◆ Problem
Repeat every entry exactly. Do not include the pictures.
================================
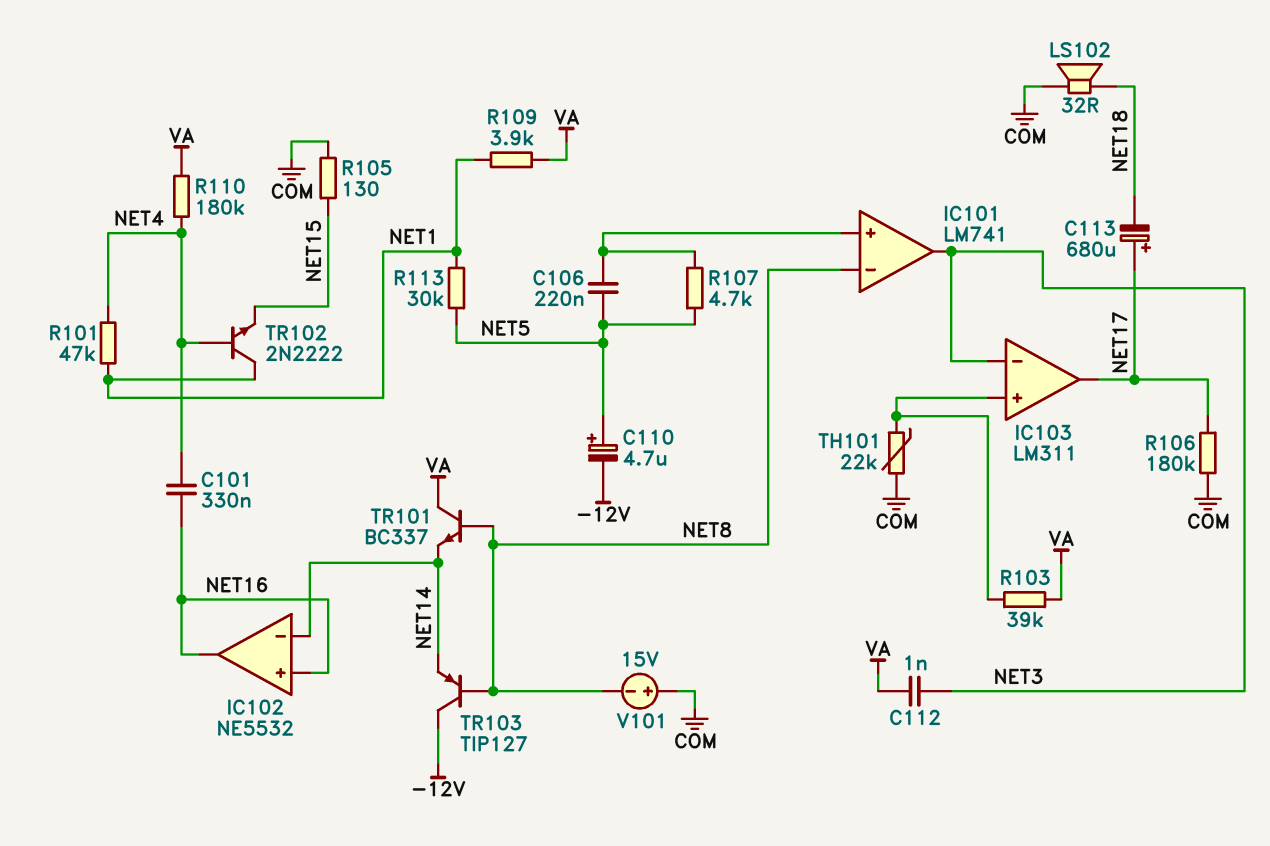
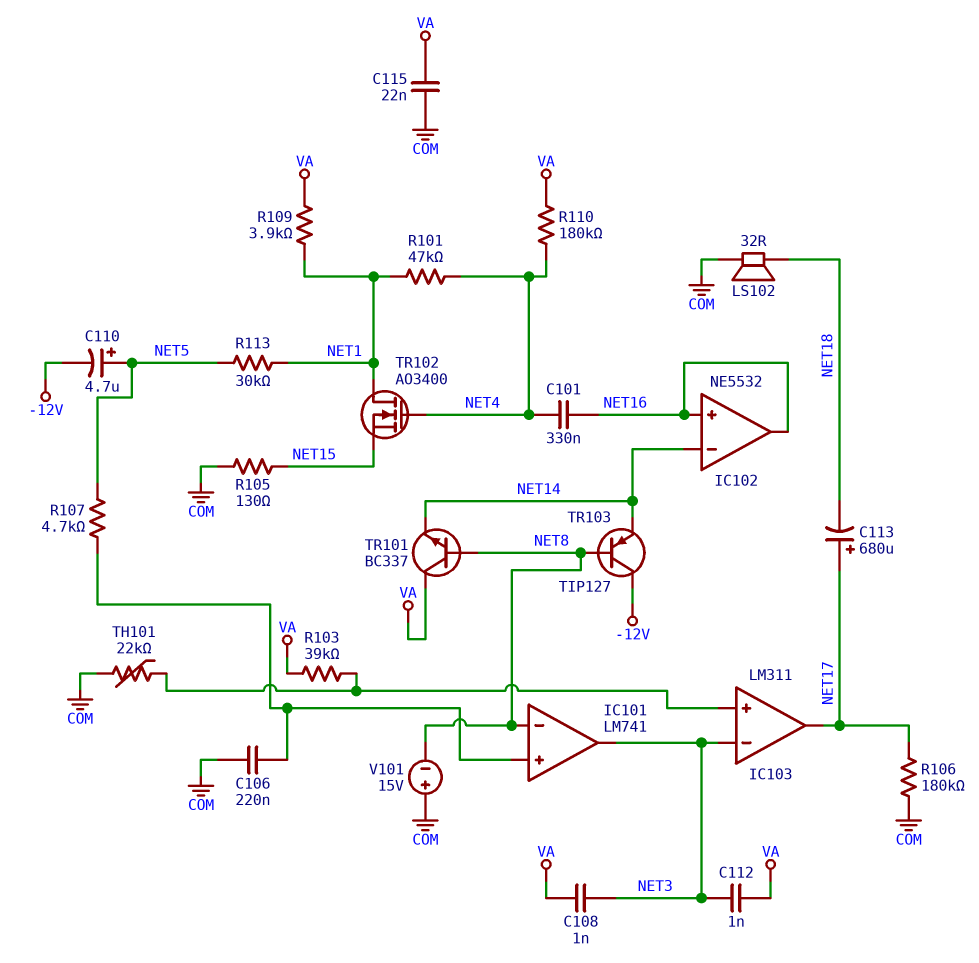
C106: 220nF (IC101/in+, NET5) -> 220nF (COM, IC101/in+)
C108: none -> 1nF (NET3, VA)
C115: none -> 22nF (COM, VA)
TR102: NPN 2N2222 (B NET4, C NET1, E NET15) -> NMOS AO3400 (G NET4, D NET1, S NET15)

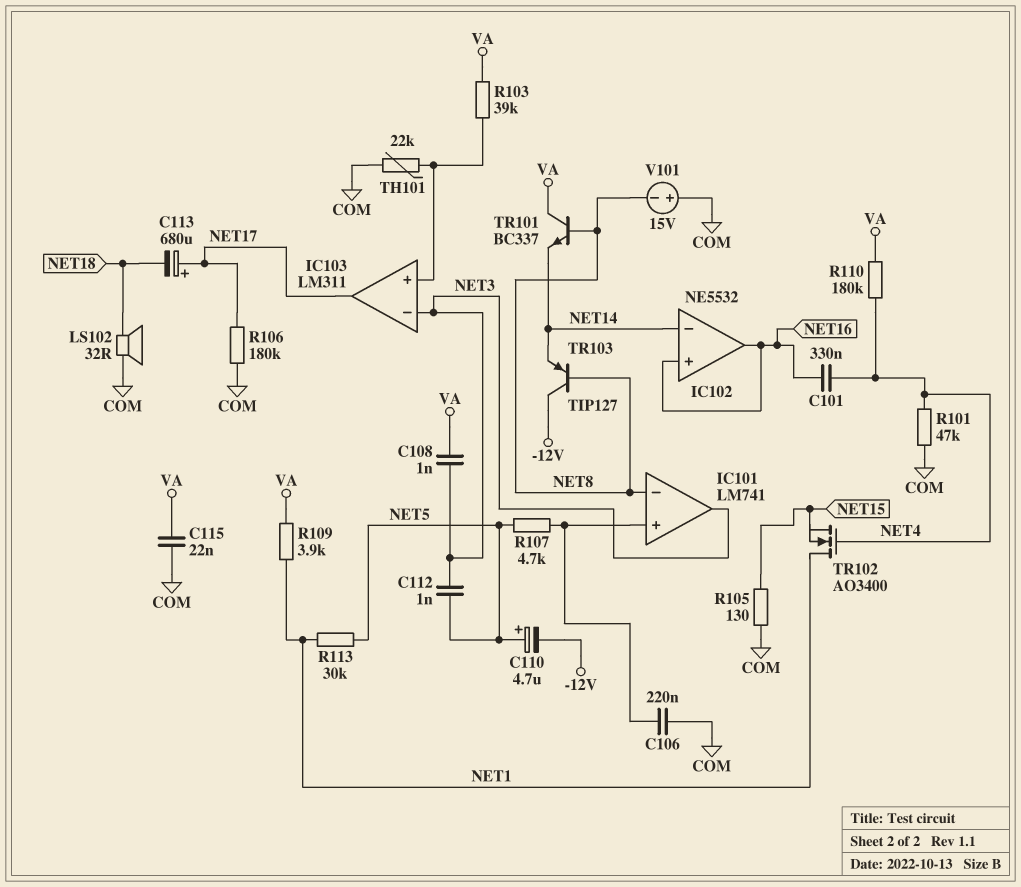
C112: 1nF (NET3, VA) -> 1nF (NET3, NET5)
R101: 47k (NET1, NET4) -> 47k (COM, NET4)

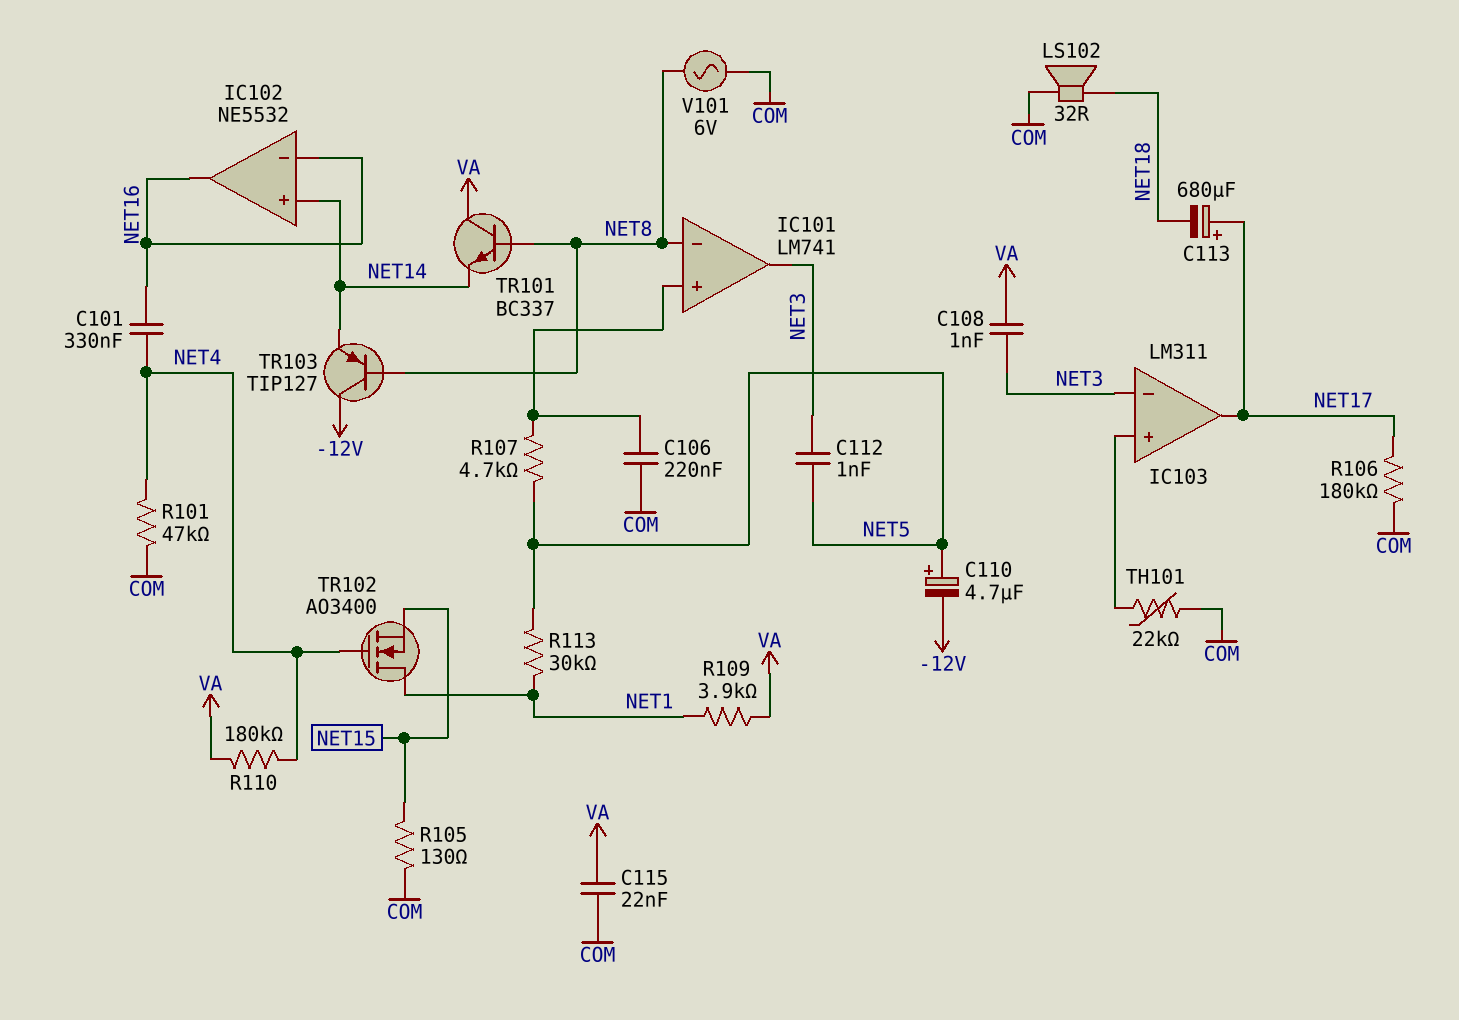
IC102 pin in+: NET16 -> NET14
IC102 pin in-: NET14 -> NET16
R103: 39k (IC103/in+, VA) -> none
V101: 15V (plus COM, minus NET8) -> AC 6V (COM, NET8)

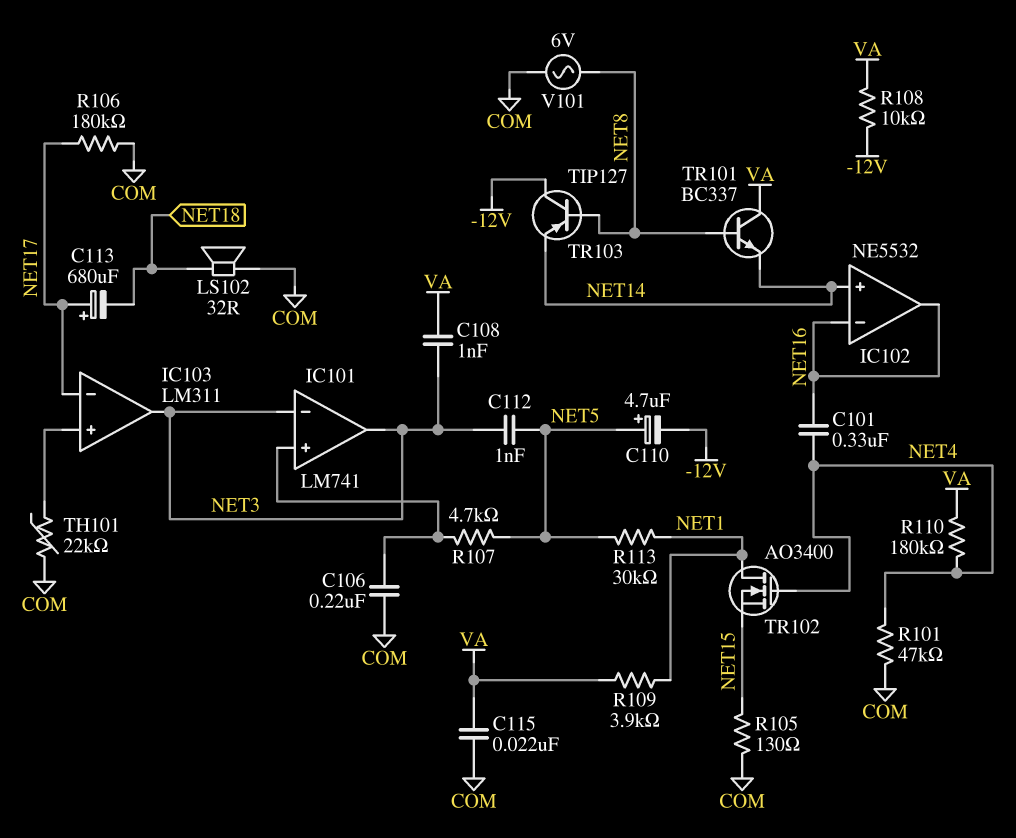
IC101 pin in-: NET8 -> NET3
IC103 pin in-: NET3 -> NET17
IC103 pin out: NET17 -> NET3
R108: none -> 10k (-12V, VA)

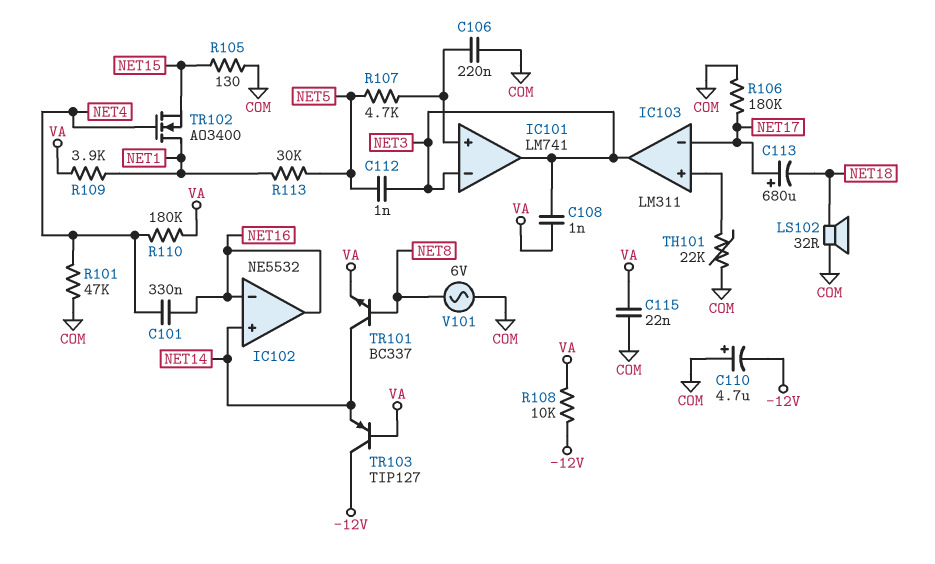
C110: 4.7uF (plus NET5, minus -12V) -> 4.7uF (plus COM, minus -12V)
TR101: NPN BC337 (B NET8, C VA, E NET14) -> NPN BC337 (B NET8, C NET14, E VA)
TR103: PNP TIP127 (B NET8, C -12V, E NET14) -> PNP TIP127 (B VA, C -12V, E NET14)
================================
◆ Answer for this exercise
C106: 220nF (IC101/in+, NET5) -> 220nF (COM, IC101/in+)
C108: none -> 1nF (NET3, VA)
C115: none -> 22nF (COM, VA)
TR102: NPN 2N2222 (B NET4, C NET1, E NET15) -> NMOS AO3400 (G NET4, D NET1, S NET15)

C112: 1nF (NET3, VA) -> 1nF (NET3, NET5)
R101: 47k (NET1, NET4) -> 47k (COM, NET4)

IC102 pin in+: NET16 -> NET14
IC102 pin in-: NET14 -> NET16
R103: 39k (IC103/in+, VA) -> none
V101: 15V (plus COM, minus NET8) -> AC 6V (COM, NET8)

IC101 pin in-: NET8 -> NET3
IC103 pin in-: NET3 -> NET17
IC103 pin out: NET17 -> NET3
R108: none -> 10k (-12V, VA)

C110: 4.7uF (plus NET5, minus -12V) -> 4.7uF (plus COM, minus -12V)
TR101: NPN BC337 (B NET8, C VA, E NET14) -> NPN BC337 (B NET8, C NET14, E VA)
TR103: PNP TIP127 (B NET8, C -12V, E NET14) -> PNP TIP127 (B VA, C -12V, E NET14)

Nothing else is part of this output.